## What is expected
What lines of the listing below contain the word "vert"? Copy each of them out.

## Entries provided
BEGIN

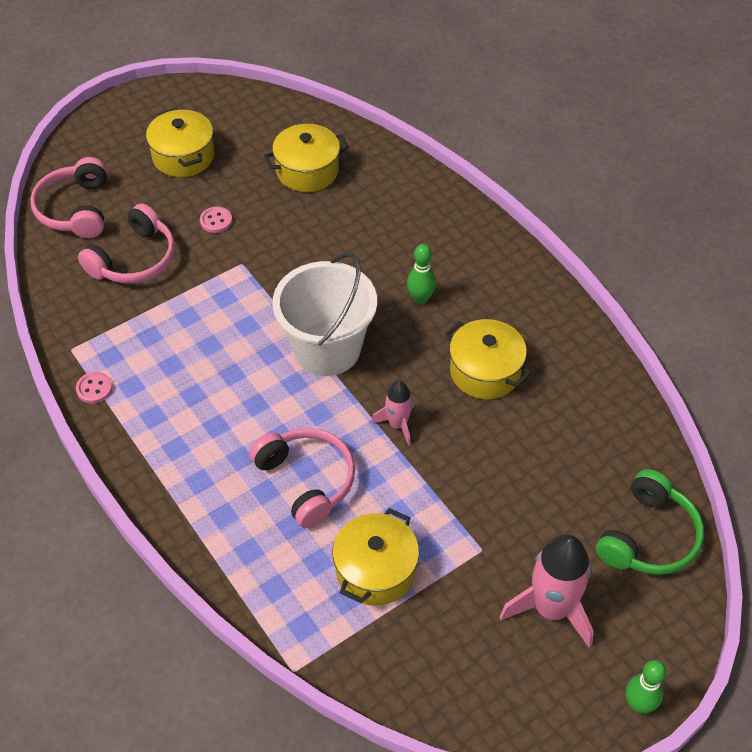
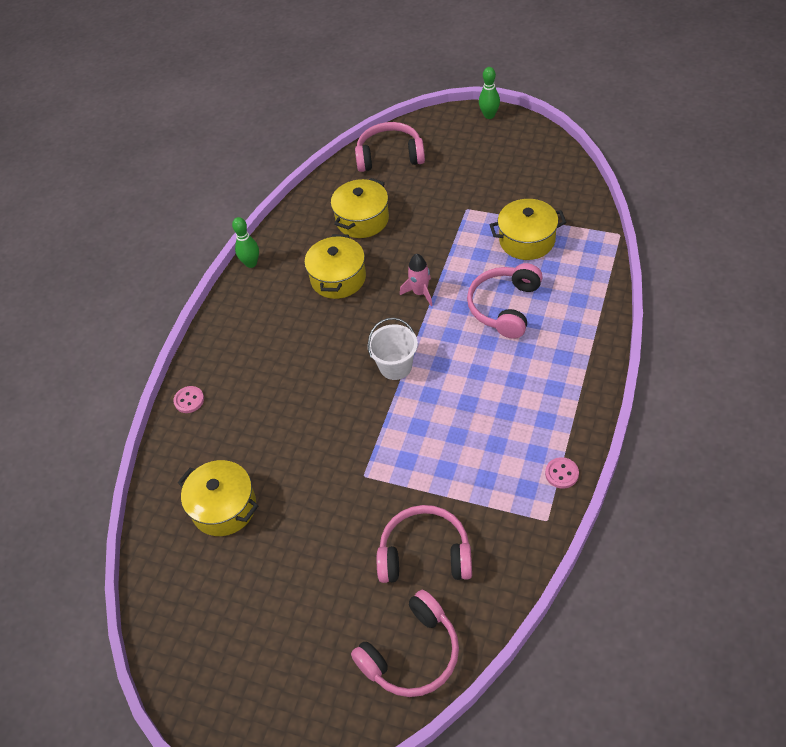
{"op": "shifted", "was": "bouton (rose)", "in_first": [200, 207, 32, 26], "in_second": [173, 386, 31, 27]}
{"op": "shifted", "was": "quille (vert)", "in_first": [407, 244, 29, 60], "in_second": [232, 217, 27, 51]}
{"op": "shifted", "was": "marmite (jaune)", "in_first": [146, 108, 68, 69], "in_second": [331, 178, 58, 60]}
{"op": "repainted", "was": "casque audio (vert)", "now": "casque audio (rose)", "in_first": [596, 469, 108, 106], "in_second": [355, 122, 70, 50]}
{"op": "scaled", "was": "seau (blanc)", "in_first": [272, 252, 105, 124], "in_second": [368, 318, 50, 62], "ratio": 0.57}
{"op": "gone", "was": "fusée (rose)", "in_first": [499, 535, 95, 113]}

END
BEGIN

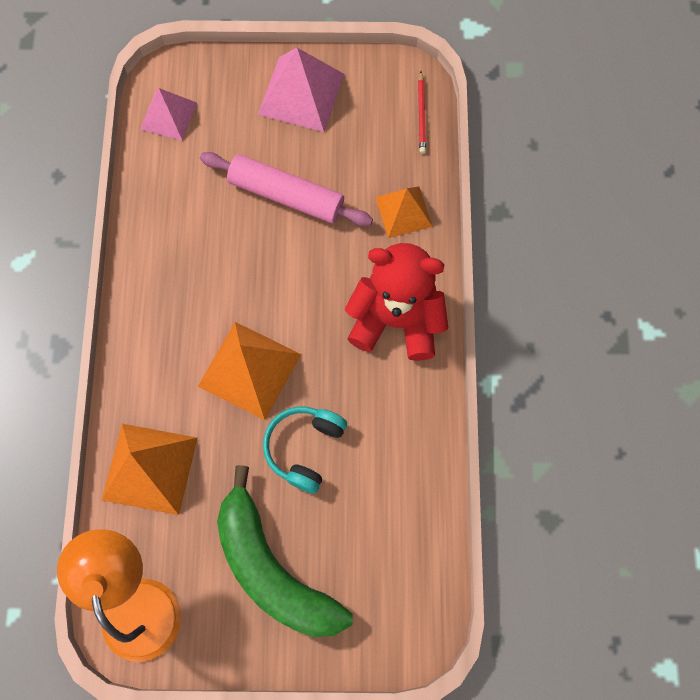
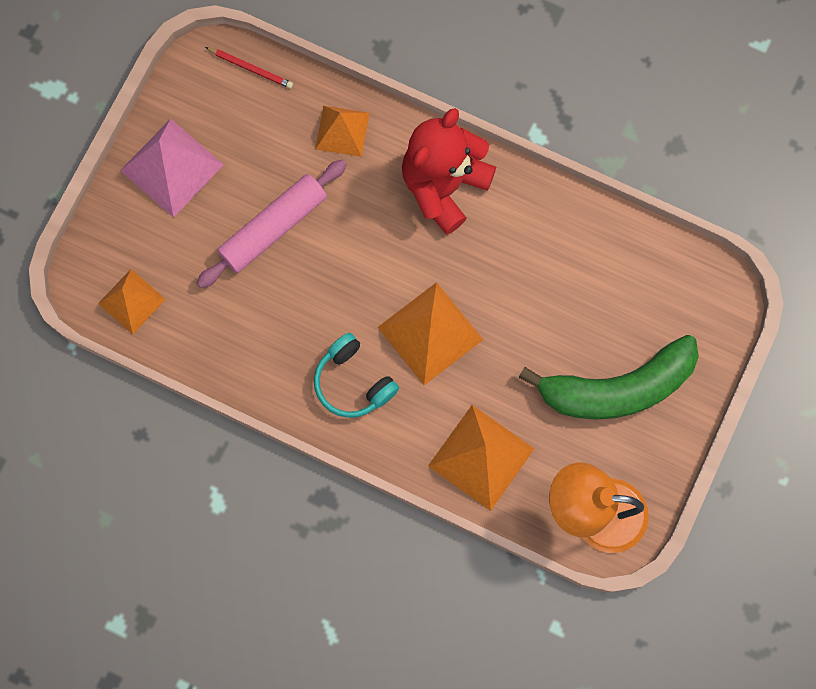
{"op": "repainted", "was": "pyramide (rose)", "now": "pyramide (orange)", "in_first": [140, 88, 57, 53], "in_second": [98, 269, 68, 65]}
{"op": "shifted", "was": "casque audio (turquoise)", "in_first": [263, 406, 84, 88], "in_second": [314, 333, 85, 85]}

END

## Final answer
{"op": "shifted", "was": "quille (vert)", "in_first": [407, 244, 29, 60], "in_second": [232, 217, 27, 51]}
{"op": "repainted", "was": "casque audio (vert)", "now": "casque audio (rose)", "in_first": [596, 469, 108, 106], "in_second": [355, 122, 70, 50]}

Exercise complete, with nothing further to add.